(Data in this exercise)
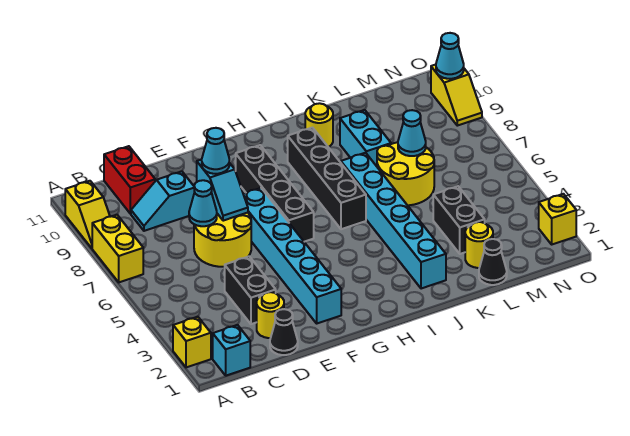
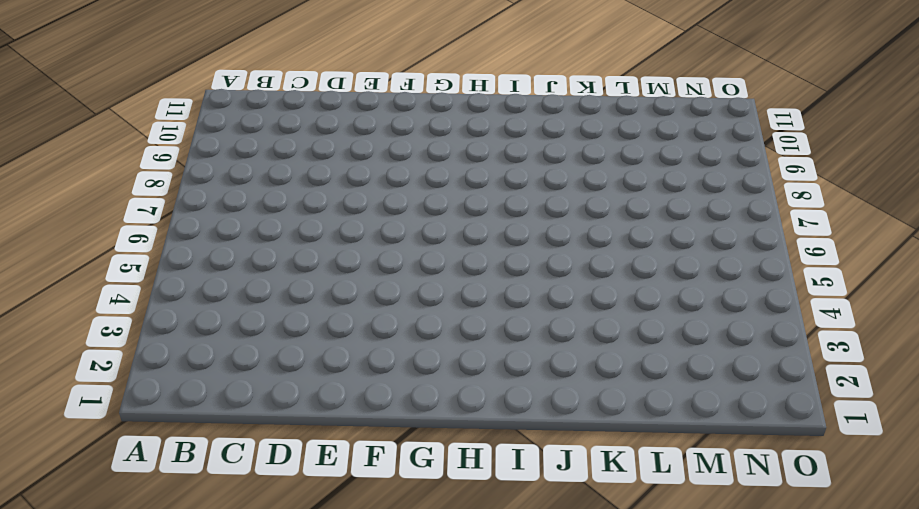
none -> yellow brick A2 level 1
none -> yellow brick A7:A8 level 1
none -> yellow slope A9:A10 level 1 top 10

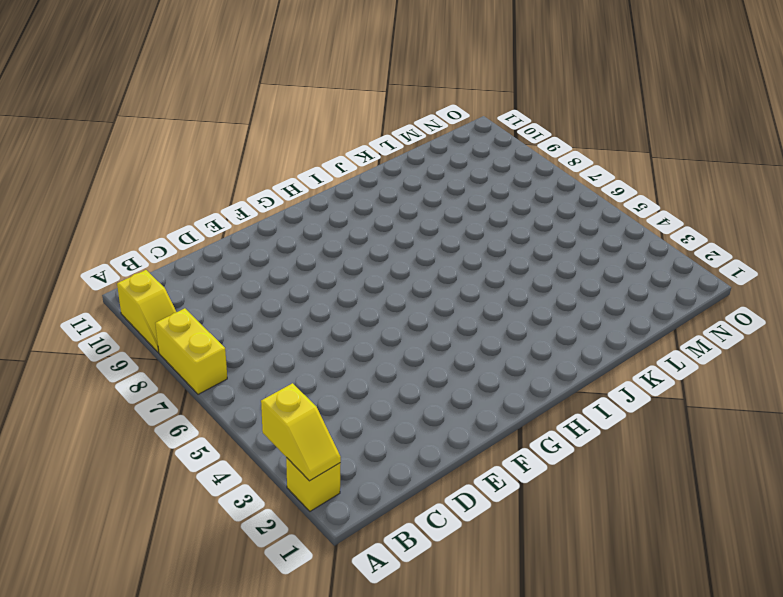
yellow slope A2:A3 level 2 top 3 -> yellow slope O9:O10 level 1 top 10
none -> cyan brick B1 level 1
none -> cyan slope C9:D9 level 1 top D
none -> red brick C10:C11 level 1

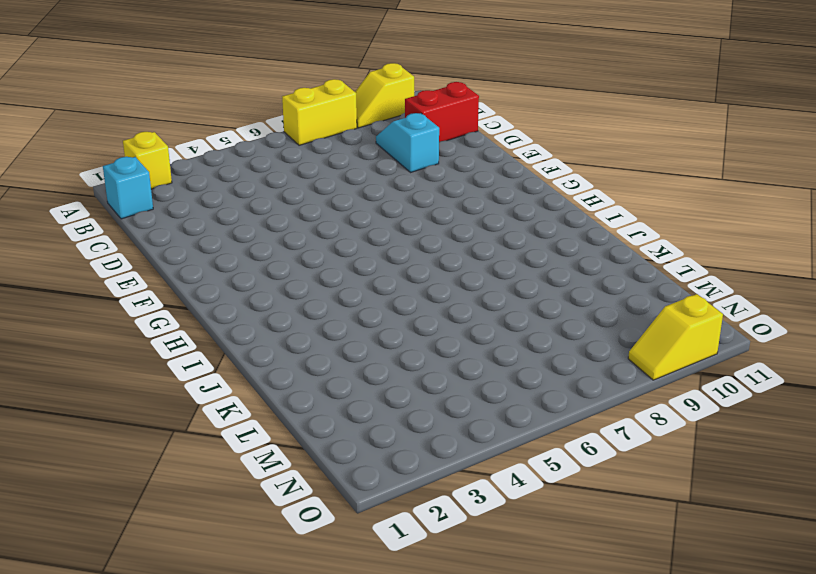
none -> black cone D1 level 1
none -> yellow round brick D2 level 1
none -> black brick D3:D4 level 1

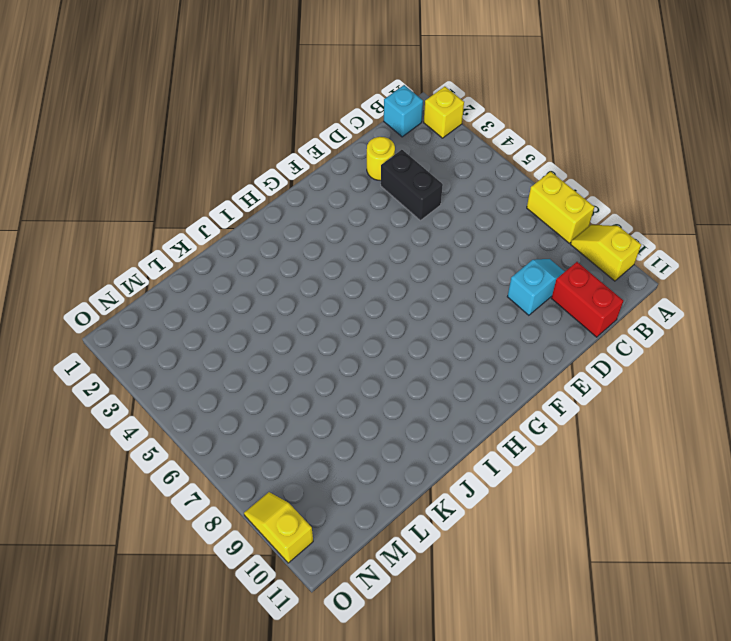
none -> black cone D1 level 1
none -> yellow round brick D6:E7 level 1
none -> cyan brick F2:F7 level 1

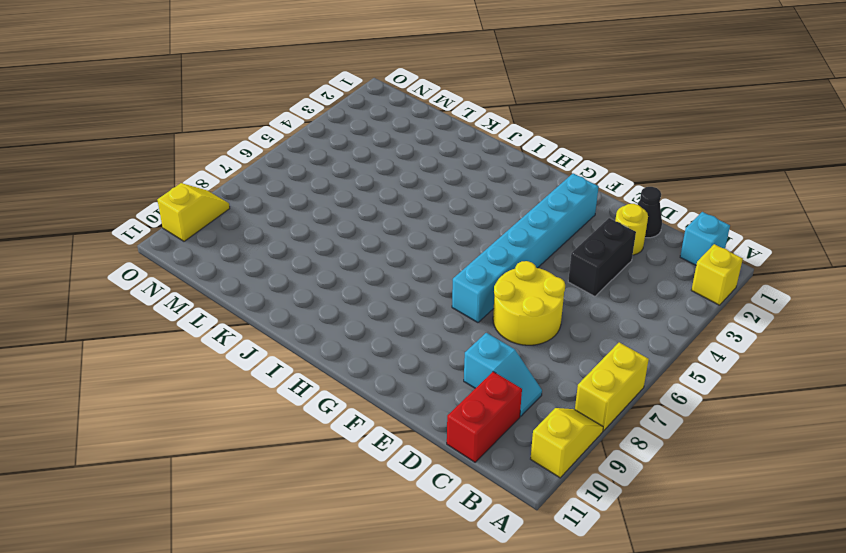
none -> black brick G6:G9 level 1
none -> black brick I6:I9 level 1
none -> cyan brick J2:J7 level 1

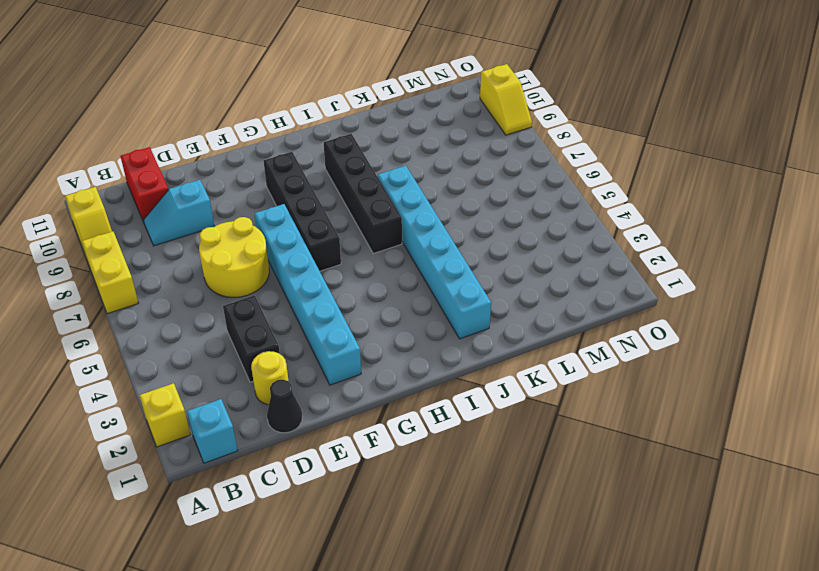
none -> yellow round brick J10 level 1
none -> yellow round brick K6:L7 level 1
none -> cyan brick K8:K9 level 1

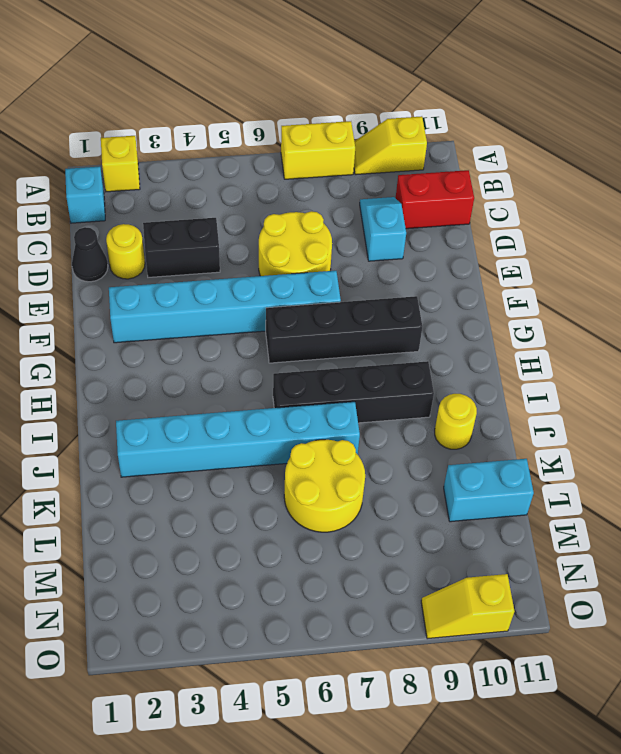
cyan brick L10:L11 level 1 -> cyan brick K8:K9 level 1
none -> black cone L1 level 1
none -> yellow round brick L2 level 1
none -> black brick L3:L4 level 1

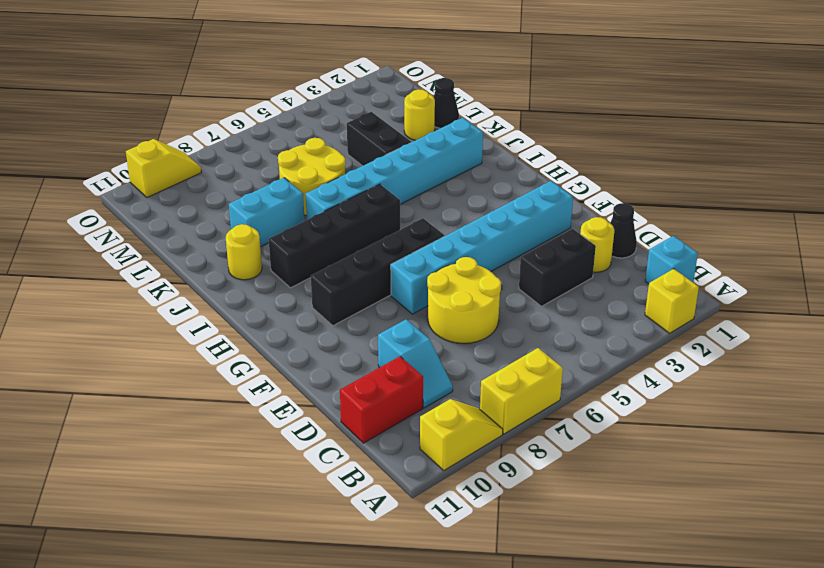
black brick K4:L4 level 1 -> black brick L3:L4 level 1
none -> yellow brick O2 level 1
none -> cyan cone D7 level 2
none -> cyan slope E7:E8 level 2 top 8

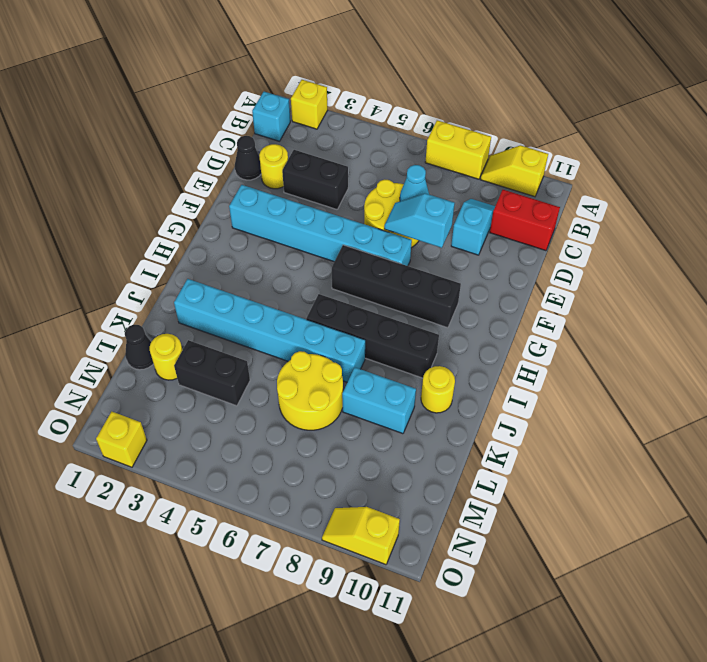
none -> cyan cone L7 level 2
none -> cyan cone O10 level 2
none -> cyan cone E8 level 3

(Requirement)
Throughout the data above, copy all lines where the word "cone" is found.

(Written answer)
none -> black cone D1 level 1
none -> black cone D1 level 1
none -> black cone L1 level 1
none -> cyan cone D7 level 2
none -> cyan cone L7 level 2
none -> cyan cone O10 level 2
none -> cyan cone E8 level 3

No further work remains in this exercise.